Exercise aim: Return exactly the span of lines in the following data that opens with the line containing "green gum eraser" and closes with the line containing "white strawberry |". Include nothing else.

(Stored items from a collection)
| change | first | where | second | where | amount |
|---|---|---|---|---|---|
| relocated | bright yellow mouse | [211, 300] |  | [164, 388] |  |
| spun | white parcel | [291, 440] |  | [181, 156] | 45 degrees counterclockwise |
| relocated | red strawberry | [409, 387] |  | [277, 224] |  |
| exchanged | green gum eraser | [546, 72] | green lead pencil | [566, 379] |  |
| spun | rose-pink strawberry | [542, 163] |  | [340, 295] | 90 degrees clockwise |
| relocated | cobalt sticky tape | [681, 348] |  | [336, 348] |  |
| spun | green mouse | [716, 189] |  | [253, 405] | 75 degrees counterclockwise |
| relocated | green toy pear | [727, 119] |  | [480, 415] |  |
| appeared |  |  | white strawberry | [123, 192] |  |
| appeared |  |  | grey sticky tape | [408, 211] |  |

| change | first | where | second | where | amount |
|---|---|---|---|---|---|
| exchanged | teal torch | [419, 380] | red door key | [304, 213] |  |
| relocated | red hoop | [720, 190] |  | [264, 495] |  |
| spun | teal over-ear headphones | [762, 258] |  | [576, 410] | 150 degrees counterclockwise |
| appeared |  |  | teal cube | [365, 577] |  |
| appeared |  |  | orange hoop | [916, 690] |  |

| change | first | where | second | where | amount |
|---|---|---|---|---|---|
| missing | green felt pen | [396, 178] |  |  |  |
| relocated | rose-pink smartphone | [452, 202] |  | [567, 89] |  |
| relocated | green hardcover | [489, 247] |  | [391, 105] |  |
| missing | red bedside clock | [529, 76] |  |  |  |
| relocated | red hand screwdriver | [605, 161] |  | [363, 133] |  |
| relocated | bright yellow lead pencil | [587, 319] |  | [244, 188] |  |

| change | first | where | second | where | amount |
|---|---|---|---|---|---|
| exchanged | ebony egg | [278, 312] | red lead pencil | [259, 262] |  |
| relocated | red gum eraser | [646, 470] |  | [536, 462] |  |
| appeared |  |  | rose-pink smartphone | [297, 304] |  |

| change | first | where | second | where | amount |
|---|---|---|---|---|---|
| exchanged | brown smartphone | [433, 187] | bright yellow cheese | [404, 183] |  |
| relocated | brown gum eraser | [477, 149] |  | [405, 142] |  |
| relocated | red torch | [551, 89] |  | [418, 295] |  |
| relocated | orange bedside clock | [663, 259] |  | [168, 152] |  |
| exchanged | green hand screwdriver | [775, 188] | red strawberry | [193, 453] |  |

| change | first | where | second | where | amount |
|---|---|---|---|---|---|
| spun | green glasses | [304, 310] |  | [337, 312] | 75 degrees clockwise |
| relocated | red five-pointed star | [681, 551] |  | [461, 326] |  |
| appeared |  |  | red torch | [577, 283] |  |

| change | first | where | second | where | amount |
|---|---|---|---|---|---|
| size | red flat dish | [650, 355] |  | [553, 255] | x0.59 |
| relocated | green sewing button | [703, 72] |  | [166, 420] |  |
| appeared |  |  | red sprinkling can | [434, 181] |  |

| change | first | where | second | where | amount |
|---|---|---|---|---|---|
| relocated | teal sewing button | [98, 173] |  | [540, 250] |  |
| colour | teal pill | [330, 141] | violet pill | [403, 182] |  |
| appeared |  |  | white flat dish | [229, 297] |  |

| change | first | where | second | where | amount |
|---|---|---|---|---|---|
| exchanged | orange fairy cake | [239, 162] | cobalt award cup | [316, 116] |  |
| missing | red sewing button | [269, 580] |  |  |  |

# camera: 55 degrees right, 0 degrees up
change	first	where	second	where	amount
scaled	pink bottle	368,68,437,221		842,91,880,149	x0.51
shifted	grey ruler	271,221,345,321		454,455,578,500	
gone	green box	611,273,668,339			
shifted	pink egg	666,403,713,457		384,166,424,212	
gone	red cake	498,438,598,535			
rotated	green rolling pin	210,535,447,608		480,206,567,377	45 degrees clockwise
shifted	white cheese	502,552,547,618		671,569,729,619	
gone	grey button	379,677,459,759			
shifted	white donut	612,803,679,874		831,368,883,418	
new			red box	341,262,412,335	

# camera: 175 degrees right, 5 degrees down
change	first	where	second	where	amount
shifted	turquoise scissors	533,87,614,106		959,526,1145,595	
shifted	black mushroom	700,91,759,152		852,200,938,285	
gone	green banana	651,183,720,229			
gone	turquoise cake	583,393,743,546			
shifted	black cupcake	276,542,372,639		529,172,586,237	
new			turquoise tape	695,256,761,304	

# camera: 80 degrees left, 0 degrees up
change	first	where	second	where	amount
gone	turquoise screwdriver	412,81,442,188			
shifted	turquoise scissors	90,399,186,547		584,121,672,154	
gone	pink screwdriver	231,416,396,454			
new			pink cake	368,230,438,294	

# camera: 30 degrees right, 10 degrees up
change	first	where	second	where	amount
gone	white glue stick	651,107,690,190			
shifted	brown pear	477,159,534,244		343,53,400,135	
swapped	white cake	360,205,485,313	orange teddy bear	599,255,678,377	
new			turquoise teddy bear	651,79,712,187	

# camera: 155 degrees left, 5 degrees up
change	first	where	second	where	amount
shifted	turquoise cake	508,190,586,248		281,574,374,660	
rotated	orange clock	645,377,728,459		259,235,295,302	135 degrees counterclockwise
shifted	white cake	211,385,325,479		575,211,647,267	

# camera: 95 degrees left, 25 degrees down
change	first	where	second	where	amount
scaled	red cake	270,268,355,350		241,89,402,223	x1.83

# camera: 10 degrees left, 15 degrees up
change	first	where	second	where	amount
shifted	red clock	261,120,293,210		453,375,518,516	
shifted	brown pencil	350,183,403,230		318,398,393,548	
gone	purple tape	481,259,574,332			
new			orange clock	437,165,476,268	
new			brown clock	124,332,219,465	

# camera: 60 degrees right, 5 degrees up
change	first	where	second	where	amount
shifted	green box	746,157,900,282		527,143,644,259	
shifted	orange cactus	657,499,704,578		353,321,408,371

Solution to this exercise:
| exchanged | green gum eraser | [546, 72] | green lead pencil | [566, 379] |  |
| spun | rose-pink strawberry | [542, 163] |  | [340, 295] | 90 degrees clockwise |
| relocated | cobalt sticky tape | [681, 348] |  | [336, 348] |  |
| spun | green mouse | [716, 189] |  | [253, 405] | 75 degrees counterclockwise |
| relocated | green toy pear | [727, 119] |  | [480, 415] |  |
| appeared |  |  | white strawberry | [123, 192] |  |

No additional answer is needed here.